(Collected data entries)

────────────────────

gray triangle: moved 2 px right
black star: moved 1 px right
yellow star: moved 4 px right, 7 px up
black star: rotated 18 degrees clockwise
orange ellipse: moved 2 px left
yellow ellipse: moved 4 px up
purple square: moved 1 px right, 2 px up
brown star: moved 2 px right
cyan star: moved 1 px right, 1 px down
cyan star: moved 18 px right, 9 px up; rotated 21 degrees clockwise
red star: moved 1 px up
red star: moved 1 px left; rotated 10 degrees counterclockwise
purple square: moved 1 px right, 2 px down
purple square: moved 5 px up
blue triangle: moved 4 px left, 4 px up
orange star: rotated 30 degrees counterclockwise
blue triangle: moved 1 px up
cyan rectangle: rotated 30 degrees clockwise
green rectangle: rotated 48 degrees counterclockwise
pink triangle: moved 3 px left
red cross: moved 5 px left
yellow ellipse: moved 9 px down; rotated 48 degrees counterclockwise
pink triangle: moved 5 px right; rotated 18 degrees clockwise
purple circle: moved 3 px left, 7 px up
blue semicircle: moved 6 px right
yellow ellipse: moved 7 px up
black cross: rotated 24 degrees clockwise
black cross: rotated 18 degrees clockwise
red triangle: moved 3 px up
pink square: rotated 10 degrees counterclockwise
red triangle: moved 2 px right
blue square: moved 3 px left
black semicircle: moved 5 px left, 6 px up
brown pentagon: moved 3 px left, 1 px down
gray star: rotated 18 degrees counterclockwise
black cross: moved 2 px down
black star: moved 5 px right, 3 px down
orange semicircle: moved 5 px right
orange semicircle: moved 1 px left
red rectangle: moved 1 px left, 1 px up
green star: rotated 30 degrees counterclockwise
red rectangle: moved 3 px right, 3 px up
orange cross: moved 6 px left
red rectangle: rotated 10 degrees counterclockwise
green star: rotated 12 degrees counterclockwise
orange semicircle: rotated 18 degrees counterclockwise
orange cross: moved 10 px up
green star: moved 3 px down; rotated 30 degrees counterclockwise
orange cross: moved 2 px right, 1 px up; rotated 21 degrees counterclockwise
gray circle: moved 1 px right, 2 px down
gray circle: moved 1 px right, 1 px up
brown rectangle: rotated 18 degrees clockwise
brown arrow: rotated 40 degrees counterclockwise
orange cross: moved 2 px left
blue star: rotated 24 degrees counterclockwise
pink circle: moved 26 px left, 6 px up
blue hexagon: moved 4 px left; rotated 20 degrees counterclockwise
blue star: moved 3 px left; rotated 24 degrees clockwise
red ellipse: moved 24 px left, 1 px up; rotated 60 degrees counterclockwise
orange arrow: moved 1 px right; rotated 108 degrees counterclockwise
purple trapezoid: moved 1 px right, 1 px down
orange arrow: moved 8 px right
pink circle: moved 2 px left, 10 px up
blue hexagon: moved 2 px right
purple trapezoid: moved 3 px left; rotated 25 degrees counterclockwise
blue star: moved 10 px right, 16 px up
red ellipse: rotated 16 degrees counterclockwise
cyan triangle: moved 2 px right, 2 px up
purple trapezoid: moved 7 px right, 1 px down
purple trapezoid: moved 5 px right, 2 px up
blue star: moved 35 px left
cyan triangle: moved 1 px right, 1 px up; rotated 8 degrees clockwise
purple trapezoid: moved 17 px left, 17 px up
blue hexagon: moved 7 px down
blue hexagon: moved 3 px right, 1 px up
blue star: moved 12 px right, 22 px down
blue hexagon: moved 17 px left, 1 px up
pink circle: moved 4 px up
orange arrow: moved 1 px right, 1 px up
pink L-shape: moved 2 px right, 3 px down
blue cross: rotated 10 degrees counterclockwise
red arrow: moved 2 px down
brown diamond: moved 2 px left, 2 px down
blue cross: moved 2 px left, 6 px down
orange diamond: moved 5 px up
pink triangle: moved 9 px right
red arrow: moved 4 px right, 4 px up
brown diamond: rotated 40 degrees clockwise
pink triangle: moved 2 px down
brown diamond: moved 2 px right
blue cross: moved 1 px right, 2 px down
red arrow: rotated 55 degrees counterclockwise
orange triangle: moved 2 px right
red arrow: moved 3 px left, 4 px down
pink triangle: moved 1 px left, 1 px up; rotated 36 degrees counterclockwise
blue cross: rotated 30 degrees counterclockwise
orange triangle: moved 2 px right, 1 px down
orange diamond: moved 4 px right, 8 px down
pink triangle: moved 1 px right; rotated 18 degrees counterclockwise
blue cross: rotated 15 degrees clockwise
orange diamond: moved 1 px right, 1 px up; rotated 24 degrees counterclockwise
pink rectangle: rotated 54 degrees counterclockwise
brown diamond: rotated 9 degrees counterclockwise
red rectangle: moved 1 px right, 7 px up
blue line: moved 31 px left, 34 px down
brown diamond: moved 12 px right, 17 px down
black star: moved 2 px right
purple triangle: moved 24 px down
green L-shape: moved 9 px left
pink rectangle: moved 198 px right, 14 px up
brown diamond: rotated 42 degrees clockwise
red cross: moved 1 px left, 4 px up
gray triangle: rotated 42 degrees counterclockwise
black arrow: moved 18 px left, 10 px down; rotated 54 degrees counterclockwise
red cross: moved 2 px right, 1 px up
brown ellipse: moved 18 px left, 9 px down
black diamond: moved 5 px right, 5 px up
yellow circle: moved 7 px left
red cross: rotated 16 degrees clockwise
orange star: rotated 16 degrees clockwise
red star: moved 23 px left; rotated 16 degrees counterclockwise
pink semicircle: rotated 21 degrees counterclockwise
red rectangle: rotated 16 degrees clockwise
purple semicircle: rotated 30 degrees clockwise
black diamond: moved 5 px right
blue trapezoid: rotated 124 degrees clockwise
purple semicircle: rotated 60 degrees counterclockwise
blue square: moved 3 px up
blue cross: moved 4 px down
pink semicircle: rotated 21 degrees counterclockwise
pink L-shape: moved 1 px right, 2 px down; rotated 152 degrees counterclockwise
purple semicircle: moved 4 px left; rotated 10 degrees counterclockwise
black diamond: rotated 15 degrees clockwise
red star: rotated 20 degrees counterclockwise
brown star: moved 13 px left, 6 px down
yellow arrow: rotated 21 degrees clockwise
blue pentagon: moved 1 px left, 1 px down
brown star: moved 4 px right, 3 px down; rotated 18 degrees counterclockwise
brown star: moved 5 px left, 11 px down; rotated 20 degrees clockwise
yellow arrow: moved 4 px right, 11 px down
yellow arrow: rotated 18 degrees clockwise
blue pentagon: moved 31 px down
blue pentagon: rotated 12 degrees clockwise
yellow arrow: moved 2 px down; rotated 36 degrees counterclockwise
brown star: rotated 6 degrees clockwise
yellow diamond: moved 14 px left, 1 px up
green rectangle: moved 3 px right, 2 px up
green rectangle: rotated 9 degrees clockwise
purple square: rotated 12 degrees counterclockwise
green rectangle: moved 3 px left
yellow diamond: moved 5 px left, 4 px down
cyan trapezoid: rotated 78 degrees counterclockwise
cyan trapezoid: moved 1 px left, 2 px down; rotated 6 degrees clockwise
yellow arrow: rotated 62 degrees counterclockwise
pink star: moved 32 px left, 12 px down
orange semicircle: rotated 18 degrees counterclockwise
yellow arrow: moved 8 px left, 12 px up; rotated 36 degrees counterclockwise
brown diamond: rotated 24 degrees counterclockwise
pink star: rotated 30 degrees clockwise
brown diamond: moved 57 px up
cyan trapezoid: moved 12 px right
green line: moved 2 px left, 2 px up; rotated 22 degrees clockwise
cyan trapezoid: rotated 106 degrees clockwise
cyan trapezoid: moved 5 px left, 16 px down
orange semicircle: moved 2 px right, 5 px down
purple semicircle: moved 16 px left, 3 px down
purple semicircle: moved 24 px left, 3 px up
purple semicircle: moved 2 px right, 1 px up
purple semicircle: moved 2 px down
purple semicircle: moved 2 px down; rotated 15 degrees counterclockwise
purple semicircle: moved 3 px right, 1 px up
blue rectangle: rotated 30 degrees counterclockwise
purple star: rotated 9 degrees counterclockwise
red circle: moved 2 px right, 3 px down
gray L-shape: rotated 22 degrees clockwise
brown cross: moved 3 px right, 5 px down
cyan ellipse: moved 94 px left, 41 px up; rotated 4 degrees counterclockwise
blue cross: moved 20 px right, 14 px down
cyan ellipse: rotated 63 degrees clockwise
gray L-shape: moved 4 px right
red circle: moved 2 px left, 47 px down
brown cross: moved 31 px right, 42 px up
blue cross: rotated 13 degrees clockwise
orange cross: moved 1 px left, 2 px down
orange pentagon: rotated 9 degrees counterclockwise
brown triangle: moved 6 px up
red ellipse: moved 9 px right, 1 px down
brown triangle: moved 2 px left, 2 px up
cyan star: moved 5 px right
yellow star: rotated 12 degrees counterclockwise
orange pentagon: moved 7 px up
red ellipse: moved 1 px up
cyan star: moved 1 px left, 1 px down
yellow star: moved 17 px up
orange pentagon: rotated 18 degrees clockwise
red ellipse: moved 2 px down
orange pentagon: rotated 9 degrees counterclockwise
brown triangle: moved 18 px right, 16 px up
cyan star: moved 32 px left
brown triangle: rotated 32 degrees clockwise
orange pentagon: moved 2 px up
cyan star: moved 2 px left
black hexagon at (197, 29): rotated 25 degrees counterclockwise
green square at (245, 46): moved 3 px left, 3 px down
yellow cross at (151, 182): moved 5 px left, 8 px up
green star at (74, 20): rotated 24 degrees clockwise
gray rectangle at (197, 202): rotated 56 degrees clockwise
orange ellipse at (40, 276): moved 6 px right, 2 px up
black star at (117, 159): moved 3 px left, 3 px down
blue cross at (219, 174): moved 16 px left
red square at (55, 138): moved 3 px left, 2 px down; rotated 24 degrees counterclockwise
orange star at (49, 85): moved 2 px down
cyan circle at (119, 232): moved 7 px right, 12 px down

────────────────────

Task to complete: Copy out the rows from the first one through the row holding "cyan star: moved 18", including that row.

Worked solution:
gray triangle: moved 2 px right
black star: moved 1 px right
yellow star: moved 4 px right, 7 px up
black star: rotated 18 degrees clockwise
orange ellipse: moved 2 px left
yellow ellipse: moved 4 px up
purple square: moved 1 px right, 2 px up
brown star: moved 2 px right
cyan star: moved 1 px right, 1 px down
cyan star: moved 18 px right, 9 px up; rotated 21 degrees clockwise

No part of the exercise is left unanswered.